■ INFORMATION GIVEN
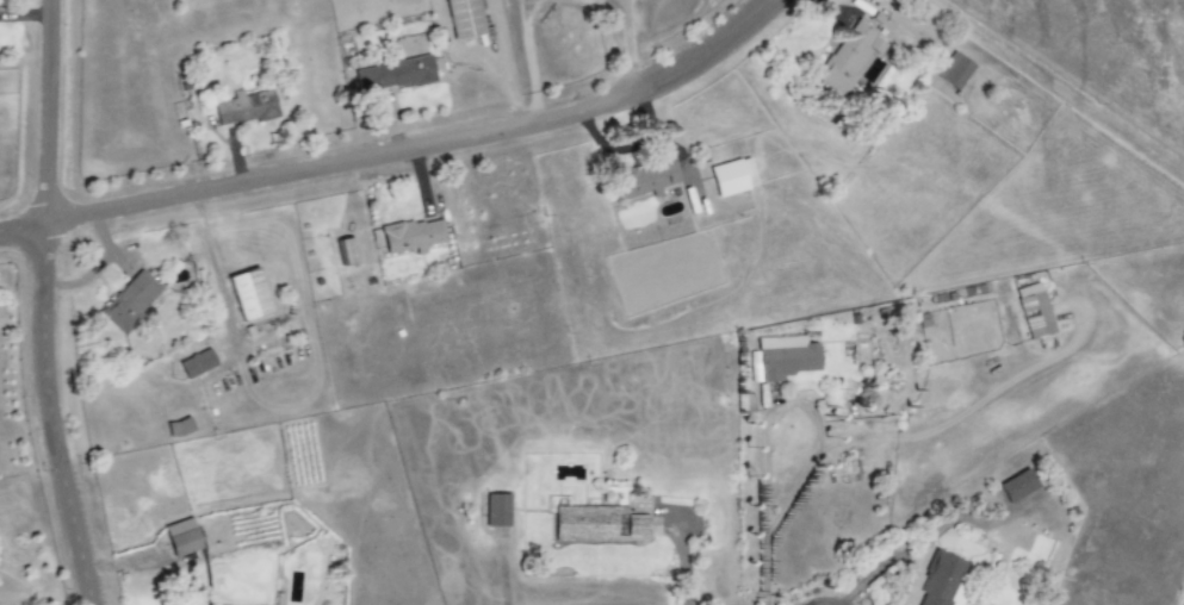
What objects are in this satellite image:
building: (464, 18)
building: (413, 46)
road: (627, 46)
building: (849, 57)
building: (954, 71)
building: (393, 75)
building: (245, 108)
road: (403, 149)
building: (732, 177)
building: (647, 179)
building: (412, 235)
building: (344, 252)
building: (248, 294)
building: (130, 302)
road: (45, 305)
building: (1034, 311)
building: (786, 356)
building: (197, 364)
building: (744, 403)
building: (1017, 485)
building: (497, 510)
road: (763, 510)
building: (585, 522)
building: (636, 526)
building: (182, 537)
building: (941, 581)

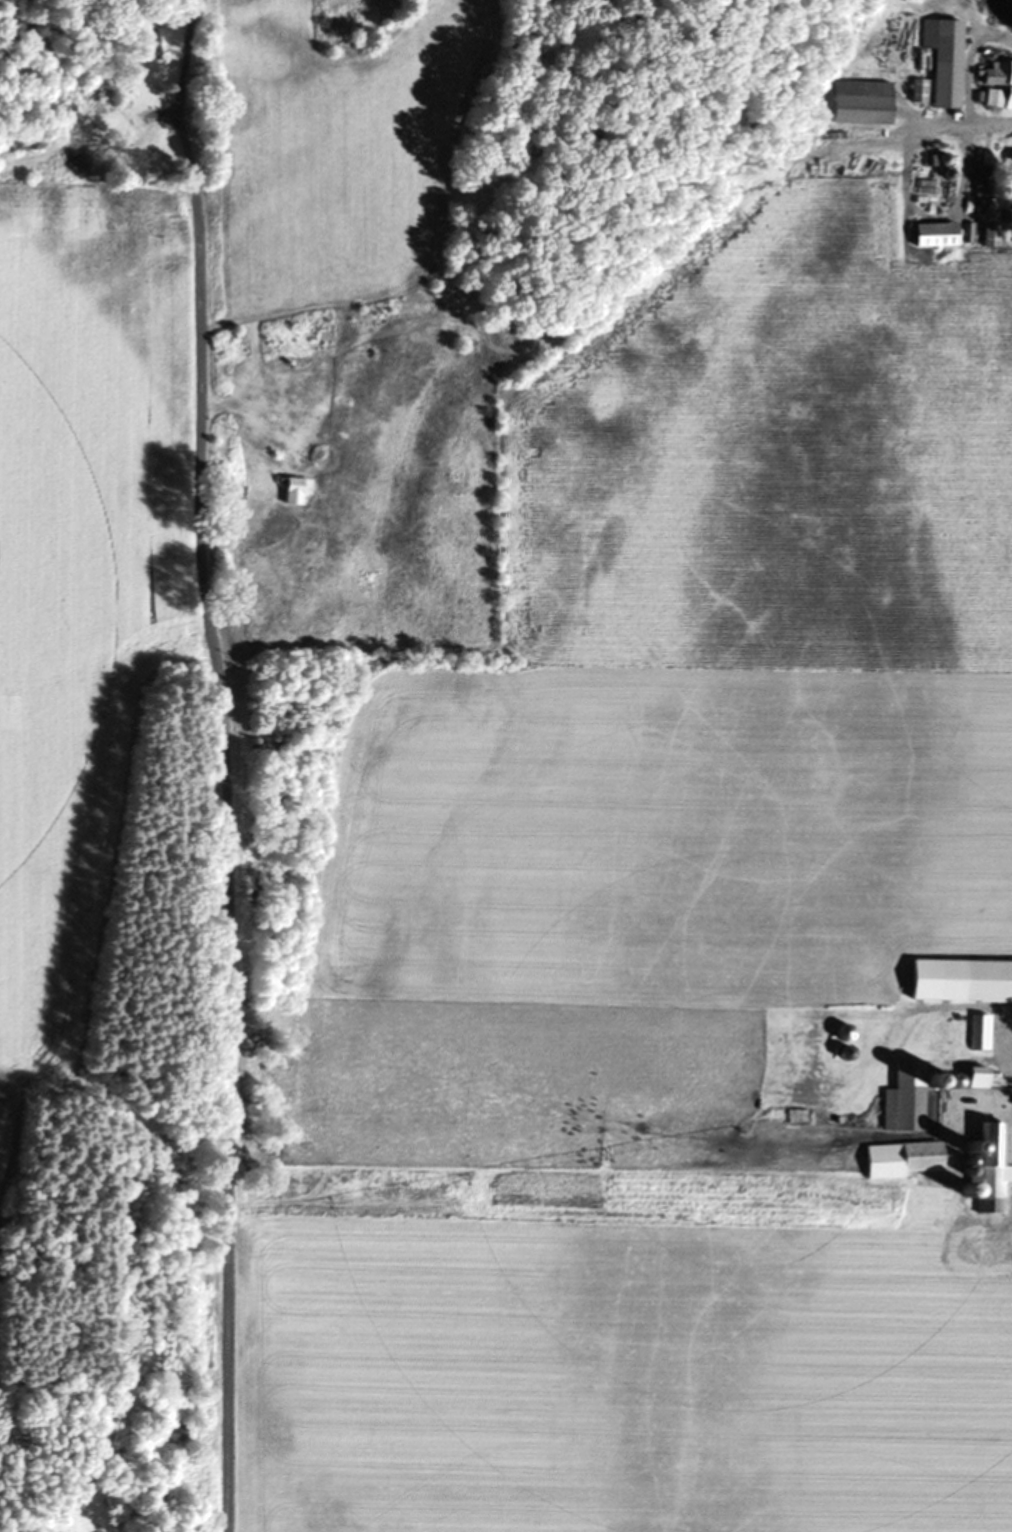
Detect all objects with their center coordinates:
building: (151, 43)
building: (947, 60)
building: (997, 83)
building: (921, 92)
road: (186, 95)
building: (866, 103)
road: (962, 119)
building: (25, 143)
building: (1010, 160)
building: (982, 187)
building: (938, 235)
building: (991, 235)
building: (292, 492)
road: (223, 860)
building: (961, 980)
road: (1011, 1022)
building: (847, 1032)
building: (980, 1032)
building: (923, 1092)
building: (904, 1159)
building: (990, 1169)
building: (923, 1240)

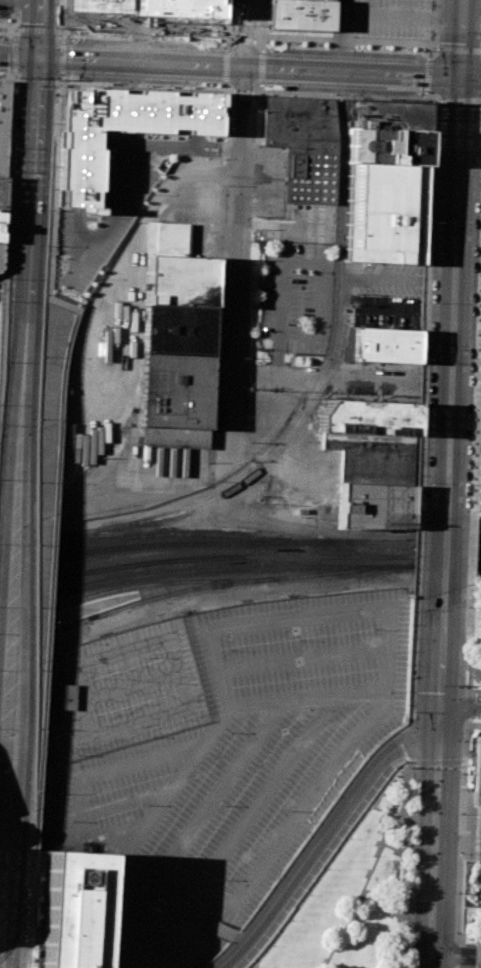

■ TASK DIRECTIONS
Show the lines where the word "objects" appears in the entries.

■ RESULT OF THE TASK
What objects are in this satellite image:
Detect all objects with their center coordinates:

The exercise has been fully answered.